— Your goal —
Every line from the start of the records below to the line containing "before: Trommel (rosa) (1st from left)" should be retyped exactly, that line included, and no others.
== Data
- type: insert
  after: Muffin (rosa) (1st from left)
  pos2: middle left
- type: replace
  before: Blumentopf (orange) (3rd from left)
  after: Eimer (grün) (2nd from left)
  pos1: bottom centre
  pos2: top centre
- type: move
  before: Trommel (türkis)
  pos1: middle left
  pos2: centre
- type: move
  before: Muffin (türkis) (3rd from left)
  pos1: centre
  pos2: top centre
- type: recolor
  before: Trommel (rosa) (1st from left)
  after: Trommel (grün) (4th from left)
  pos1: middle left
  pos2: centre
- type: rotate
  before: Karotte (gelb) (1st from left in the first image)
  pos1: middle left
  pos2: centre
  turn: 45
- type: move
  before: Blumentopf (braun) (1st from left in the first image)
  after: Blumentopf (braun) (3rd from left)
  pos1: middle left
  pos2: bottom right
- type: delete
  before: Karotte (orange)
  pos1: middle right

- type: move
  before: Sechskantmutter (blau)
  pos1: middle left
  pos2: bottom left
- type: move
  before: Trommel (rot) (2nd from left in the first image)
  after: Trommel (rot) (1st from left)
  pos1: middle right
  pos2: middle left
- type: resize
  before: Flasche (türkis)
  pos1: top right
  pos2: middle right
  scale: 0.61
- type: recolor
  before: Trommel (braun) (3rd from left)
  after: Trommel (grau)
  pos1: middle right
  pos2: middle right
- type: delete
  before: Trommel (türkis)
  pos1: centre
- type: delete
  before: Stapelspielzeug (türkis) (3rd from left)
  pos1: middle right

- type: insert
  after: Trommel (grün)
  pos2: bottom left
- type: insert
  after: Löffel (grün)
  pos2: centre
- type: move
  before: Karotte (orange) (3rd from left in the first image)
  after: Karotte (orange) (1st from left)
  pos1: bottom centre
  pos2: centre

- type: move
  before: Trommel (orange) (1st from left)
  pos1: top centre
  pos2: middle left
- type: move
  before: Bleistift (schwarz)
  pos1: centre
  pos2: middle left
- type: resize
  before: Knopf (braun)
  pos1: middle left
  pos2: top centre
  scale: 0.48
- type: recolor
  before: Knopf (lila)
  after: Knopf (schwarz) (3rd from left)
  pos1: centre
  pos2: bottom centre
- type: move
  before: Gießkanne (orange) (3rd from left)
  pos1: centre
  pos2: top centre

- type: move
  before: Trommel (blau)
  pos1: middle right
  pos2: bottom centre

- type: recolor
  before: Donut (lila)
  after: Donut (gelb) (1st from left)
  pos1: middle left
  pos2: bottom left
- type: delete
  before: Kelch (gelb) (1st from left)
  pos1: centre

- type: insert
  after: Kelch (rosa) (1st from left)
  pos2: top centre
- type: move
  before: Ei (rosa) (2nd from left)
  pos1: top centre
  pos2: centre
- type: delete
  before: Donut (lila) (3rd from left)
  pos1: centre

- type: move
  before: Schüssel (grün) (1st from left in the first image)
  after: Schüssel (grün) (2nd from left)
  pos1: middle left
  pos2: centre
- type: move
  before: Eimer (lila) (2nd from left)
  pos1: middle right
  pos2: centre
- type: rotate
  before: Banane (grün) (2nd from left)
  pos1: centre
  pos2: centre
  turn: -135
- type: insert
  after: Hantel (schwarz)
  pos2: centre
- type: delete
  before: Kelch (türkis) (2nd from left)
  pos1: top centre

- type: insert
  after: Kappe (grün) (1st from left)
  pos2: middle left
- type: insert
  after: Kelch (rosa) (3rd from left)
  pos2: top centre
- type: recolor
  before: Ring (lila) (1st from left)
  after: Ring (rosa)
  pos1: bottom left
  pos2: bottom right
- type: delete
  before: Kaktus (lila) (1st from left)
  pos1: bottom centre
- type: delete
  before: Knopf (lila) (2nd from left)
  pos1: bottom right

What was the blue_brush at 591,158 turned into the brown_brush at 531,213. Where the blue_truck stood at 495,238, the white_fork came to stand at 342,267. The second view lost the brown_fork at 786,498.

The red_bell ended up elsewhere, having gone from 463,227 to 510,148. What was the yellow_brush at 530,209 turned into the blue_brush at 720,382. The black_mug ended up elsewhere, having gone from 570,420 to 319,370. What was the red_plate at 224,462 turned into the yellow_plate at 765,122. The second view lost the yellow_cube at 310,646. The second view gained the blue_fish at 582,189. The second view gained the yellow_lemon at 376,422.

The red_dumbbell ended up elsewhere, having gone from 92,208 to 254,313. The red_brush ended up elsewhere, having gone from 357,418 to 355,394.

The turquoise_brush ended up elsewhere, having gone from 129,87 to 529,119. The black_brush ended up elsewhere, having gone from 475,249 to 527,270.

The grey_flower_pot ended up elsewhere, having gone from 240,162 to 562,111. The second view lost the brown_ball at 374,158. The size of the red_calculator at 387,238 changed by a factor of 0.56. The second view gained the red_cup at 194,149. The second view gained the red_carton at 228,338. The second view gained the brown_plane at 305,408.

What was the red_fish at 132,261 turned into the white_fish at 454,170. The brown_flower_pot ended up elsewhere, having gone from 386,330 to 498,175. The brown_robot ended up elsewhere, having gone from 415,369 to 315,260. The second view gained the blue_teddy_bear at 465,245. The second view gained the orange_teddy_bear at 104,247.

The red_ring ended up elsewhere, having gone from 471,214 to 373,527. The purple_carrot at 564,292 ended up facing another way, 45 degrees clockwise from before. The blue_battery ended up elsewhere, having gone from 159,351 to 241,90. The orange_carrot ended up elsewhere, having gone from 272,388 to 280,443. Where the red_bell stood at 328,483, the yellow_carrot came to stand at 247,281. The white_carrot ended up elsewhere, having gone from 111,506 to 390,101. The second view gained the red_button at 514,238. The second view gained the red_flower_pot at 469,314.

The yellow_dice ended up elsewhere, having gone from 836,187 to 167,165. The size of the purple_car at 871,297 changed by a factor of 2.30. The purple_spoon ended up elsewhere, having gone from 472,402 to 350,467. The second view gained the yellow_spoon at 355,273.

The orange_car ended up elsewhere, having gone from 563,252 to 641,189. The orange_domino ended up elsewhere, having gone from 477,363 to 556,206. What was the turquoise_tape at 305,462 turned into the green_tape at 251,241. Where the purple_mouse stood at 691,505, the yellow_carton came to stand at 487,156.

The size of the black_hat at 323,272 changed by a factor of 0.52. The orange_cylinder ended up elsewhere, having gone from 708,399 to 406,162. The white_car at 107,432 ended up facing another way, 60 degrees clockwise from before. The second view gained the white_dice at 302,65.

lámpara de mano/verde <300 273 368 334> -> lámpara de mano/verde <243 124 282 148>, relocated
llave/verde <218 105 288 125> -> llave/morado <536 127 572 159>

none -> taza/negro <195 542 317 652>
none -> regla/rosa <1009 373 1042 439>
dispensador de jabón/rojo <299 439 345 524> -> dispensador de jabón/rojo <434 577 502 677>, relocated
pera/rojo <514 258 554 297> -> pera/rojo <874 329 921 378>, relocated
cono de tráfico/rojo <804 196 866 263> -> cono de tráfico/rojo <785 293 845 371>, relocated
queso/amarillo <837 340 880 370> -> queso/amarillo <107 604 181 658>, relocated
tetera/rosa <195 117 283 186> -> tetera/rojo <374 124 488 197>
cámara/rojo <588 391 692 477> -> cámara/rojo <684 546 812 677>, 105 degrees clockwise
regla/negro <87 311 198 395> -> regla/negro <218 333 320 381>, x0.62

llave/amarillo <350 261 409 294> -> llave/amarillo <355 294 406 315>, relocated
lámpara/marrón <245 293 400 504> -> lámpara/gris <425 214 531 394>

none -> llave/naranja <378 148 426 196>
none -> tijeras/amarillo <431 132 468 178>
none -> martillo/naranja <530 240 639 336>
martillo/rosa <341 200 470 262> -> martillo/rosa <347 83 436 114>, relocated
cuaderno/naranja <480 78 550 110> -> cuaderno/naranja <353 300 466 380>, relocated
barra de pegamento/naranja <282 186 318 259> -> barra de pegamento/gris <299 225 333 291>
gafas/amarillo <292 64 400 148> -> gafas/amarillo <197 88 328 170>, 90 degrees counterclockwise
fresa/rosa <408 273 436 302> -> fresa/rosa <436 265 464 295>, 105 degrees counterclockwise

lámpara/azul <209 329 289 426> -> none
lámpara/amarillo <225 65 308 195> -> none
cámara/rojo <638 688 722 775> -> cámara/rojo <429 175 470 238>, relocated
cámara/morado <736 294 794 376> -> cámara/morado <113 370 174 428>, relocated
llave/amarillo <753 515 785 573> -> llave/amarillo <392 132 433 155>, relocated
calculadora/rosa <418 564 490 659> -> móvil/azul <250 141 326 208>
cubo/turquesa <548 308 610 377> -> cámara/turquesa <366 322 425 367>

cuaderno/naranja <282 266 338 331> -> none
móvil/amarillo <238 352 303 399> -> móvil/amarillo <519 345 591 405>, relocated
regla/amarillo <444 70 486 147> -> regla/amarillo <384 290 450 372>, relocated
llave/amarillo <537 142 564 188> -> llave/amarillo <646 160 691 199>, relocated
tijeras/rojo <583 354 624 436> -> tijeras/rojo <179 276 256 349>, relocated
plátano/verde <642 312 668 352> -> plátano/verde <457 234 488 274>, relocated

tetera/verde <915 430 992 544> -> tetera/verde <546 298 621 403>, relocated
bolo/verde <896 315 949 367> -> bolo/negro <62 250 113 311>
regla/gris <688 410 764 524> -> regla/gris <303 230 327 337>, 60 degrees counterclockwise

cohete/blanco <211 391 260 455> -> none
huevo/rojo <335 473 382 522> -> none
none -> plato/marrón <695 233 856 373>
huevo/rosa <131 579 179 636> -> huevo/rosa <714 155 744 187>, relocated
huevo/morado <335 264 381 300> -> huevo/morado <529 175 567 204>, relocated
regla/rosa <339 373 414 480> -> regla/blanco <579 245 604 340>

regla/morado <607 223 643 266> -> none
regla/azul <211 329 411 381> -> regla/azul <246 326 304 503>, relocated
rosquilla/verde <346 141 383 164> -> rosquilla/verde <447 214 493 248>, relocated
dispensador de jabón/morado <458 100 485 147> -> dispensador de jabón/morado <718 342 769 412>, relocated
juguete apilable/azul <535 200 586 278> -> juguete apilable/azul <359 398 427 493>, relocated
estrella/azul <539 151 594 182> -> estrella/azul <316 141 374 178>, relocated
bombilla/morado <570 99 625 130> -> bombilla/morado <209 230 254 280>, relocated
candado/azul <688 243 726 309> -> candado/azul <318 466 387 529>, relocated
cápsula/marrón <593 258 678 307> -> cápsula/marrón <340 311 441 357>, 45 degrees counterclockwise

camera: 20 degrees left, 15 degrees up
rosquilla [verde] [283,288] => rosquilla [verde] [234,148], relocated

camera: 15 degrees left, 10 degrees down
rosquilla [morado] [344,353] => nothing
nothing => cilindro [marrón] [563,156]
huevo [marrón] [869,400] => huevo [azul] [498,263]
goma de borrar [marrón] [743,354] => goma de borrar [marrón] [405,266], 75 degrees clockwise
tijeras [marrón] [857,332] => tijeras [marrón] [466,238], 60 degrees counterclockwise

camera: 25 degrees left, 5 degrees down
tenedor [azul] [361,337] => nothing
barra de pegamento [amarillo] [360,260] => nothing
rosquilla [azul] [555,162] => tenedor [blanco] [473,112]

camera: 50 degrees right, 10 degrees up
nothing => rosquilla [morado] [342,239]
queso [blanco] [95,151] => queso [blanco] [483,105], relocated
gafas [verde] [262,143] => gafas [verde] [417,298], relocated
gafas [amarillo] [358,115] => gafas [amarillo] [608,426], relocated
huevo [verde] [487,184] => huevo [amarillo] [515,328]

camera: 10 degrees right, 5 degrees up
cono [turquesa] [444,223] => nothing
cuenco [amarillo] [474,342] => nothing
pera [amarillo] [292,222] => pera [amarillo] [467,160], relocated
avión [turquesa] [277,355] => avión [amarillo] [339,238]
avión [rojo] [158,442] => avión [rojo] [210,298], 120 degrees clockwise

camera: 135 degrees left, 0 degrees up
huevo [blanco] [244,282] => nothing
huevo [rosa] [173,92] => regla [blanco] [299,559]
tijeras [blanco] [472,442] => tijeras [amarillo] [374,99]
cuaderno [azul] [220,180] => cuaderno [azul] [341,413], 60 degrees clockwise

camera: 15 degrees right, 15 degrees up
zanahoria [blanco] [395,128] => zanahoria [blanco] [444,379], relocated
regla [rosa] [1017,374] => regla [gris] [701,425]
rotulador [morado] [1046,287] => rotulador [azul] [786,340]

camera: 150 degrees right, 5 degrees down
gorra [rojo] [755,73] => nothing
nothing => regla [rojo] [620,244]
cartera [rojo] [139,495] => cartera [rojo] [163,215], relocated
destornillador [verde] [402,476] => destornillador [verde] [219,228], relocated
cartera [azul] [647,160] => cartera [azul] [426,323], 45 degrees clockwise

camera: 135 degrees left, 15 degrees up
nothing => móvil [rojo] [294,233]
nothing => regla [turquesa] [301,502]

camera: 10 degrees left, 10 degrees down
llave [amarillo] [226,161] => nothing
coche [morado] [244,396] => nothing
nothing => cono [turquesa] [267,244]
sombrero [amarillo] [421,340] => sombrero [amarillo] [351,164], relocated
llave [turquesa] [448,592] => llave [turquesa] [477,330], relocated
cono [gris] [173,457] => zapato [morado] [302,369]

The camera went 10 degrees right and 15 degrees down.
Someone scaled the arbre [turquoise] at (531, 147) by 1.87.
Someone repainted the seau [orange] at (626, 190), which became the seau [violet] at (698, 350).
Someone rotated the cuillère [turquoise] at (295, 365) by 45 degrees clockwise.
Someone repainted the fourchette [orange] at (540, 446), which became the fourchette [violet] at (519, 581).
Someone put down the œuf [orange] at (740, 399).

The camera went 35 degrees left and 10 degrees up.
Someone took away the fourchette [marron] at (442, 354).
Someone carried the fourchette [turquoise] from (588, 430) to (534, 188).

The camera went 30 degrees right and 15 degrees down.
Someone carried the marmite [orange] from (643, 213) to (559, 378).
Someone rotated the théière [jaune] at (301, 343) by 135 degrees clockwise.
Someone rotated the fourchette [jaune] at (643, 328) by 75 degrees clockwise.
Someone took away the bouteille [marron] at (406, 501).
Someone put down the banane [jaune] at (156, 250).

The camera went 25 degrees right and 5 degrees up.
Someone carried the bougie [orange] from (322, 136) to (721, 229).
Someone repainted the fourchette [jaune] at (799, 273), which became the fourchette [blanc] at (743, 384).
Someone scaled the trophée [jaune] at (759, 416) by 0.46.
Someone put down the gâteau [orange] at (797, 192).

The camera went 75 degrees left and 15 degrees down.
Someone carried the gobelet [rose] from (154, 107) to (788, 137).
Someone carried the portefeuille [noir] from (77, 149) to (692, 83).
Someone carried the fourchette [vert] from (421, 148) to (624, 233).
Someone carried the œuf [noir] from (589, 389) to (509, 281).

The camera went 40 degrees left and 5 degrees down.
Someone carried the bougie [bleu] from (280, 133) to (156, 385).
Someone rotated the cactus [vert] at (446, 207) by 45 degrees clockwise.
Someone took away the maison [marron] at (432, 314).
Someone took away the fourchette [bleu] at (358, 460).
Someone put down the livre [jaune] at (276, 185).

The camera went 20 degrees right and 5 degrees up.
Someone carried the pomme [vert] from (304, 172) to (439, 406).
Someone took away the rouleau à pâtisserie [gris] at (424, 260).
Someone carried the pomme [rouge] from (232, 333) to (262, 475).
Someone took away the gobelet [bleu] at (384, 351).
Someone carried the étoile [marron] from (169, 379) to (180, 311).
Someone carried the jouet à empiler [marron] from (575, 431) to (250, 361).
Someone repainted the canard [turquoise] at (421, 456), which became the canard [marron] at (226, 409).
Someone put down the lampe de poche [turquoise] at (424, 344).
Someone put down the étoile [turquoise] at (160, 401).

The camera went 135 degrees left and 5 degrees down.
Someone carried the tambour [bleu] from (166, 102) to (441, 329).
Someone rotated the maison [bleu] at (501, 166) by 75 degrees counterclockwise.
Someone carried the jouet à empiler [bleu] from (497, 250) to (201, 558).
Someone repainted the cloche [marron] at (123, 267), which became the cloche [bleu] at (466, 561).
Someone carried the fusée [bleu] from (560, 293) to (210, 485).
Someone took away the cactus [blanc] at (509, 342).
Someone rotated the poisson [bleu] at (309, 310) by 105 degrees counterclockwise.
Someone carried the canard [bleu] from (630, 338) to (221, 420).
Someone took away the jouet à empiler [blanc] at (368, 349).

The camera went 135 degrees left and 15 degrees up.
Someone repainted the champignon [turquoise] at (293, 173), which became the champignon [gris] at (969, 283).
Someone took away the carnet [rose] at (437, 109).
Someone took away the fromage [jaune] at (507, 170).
====
— Exercise solution —
- type: insert
  after: Muffin (rosa) (1st from left)
  pos2: middle left
- type: replace
  before: Blumentopf (orange) (3rd from left)
  after: Eimer (grün) (2nd from left)
  pos1: bottom centre
  pos2: top centre
- type: move
  before: Trommel (türkis)
  pos1: middle left
  pos2: centre
- type: move
  before: Muffin (türkis) (3rd from left)
  pos1: centre
  pos2: top centre
- type: recolor
  before: Trommel (rosa) (1st from left)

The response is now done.